### WHAT THE TASK REQUIRES
Pictures stay out of the copy. Transcribe exactly the lines from the line with "blue donut: 3 -> 1" through the final line of the records.

────────────────────

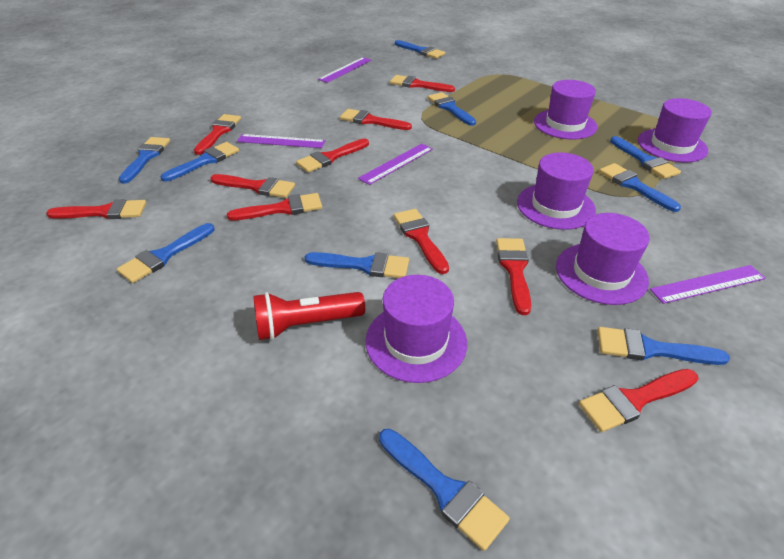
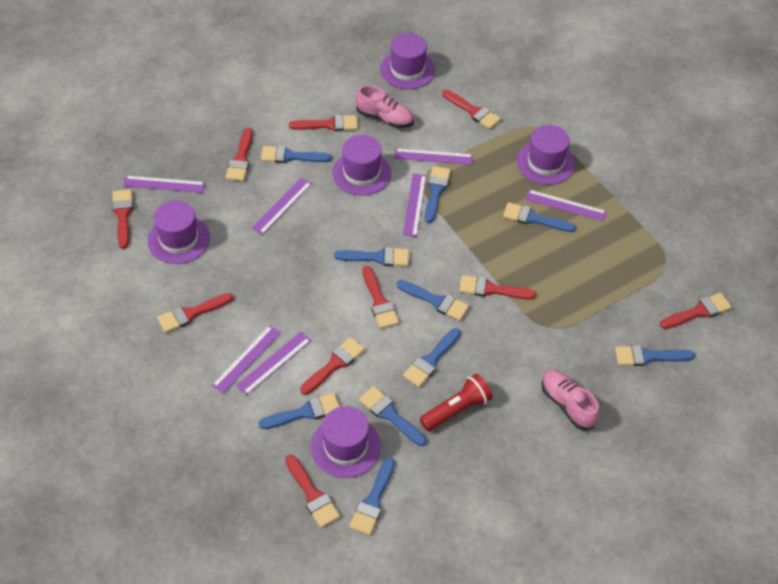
pink shoe: 0 -> 2
purple ruler: 4 -> 7

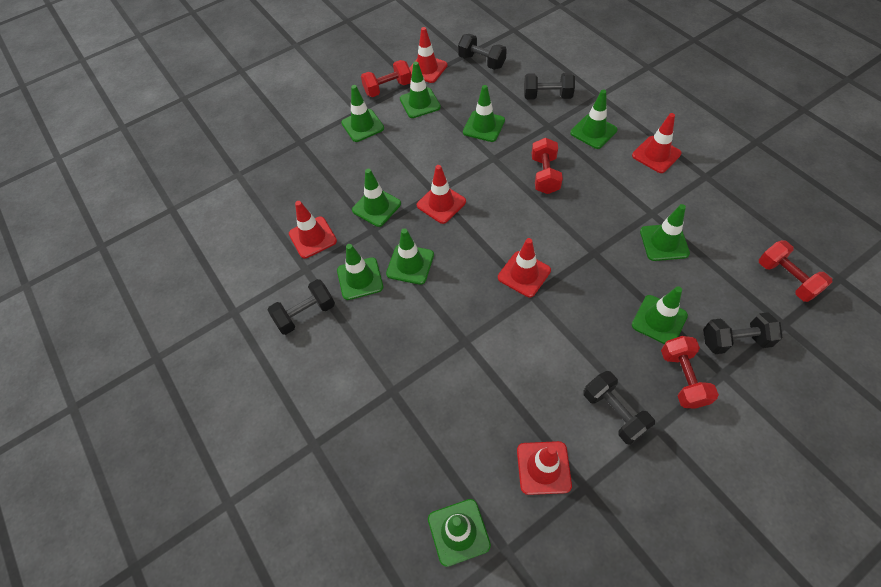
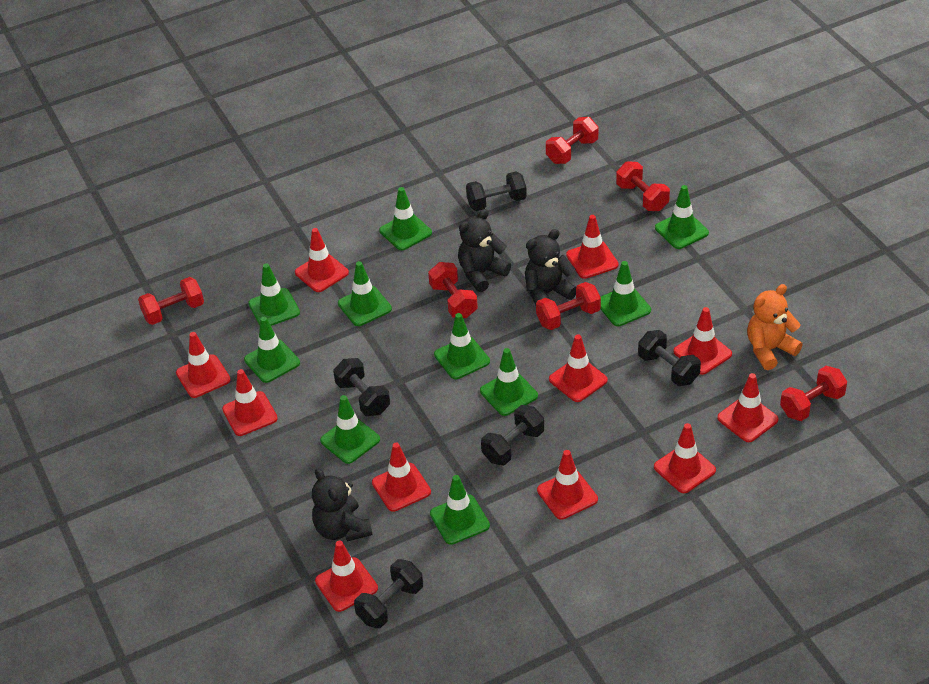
black teddy bear: 0 -> 3
orange teddy bear: 0 -> 1
red dumbbell: 4 -> 6
red traffic cone: 6 -> 11

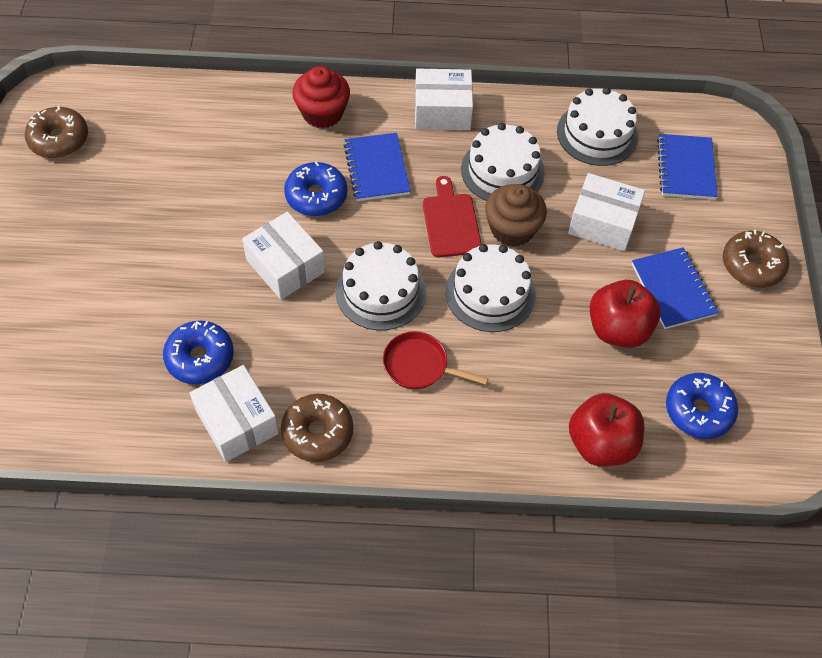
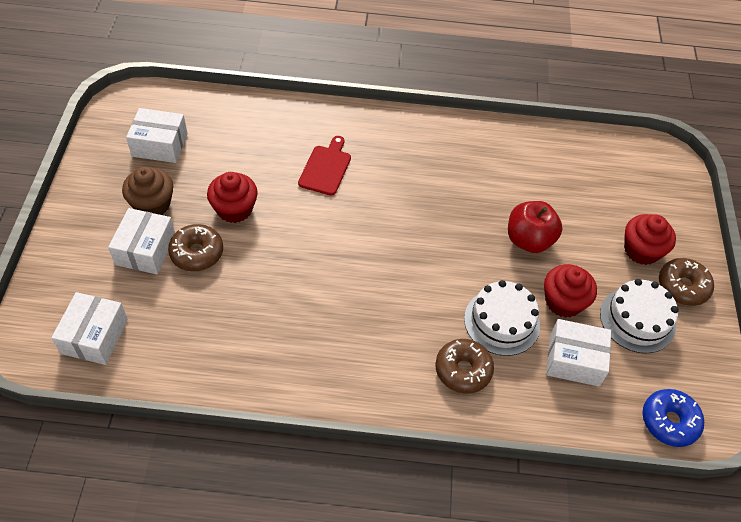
blue donut: 3 -> 1
blue notebook: 3 -> 0
red apple: 2 -> 1
red cupcake: 1 -> 3
red pan: 1 -> 0
white cake: 4 -> 2

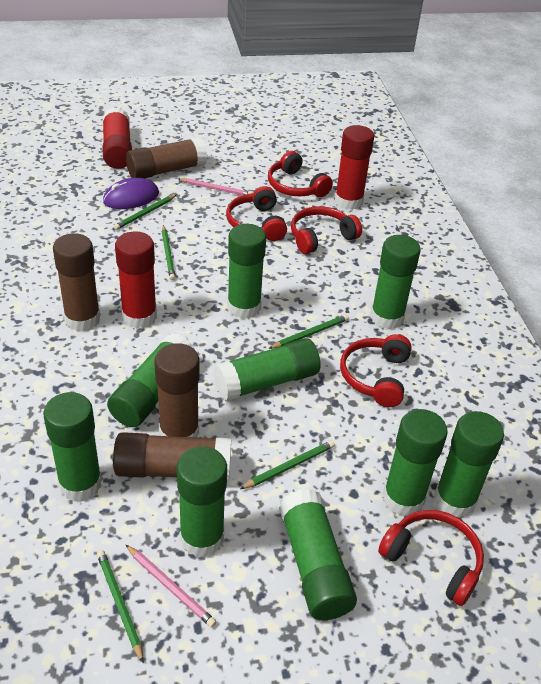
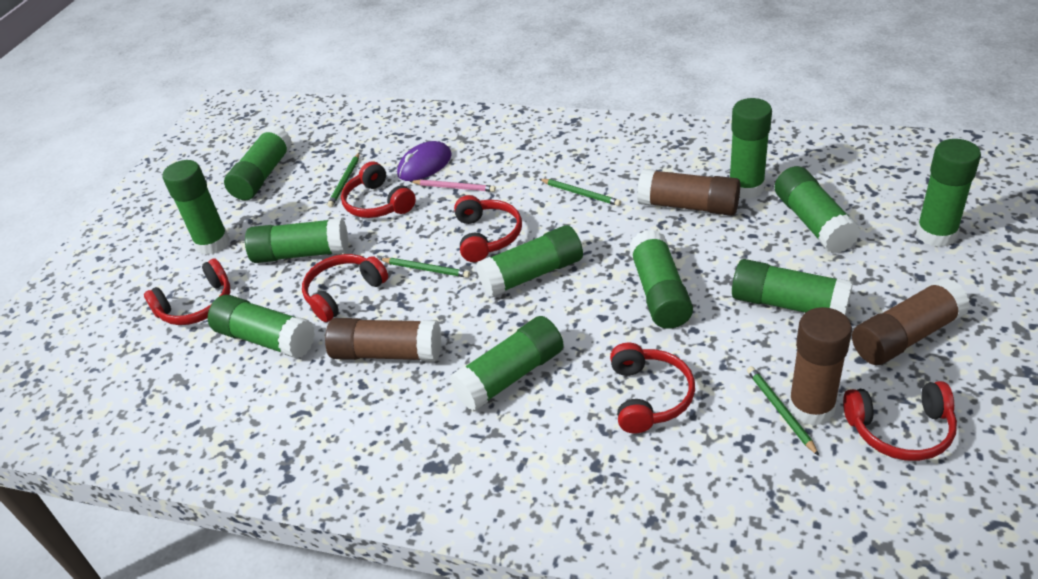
green glue stick: 9 -> 11
green pencil: 5 -> 4
pink pencil: 2 -> 1
red glue stick: 3 -> 0
red headphones: 5 -> 6

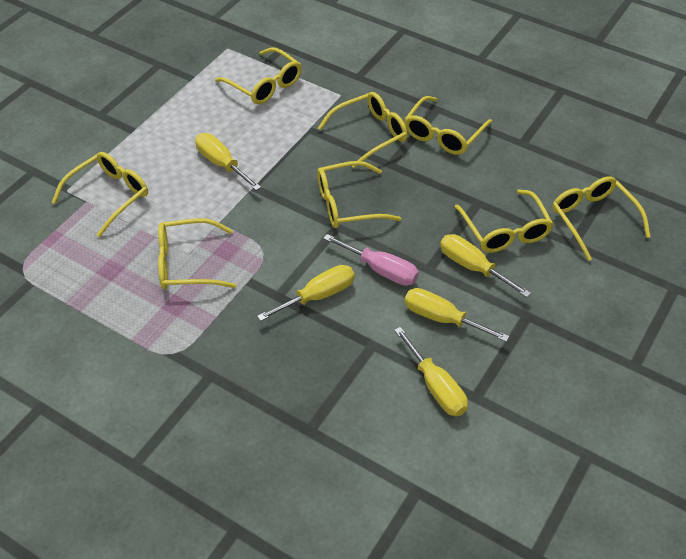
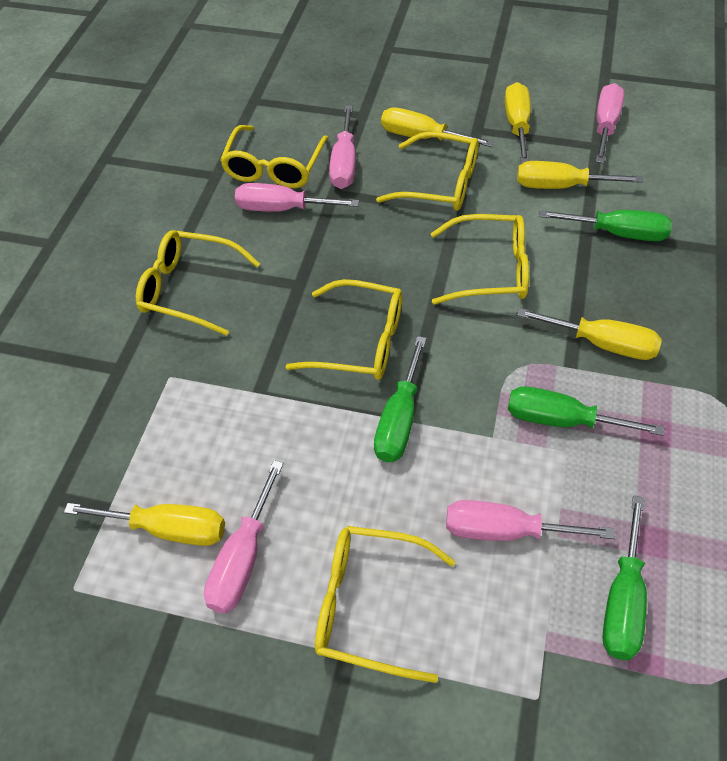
green screwdriver: 0 -> 4
pink screwdriver: 1 -> 5
yellow glasses: 8 -> 6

────────────────────

### SOLUTION FOR THIS EXERCISE
blue donut: 3 -> 1
blue notebook: 3 -> 0
red apple: 2 -> 1
red cupcake: 1 -> 3
red pan: 1 -> 0
white cake: 4 -> 2

green glue stick: 9 -> 11
green pencil: 5 -> 4
pink pencil: 2 -> 1
red glue stick: 3 -> 0
red headphones: 5 -> 6

green screwdriver: 0 -> 4
pink screwdriver: 1 -> 5
yellow glasses: 8 -> 6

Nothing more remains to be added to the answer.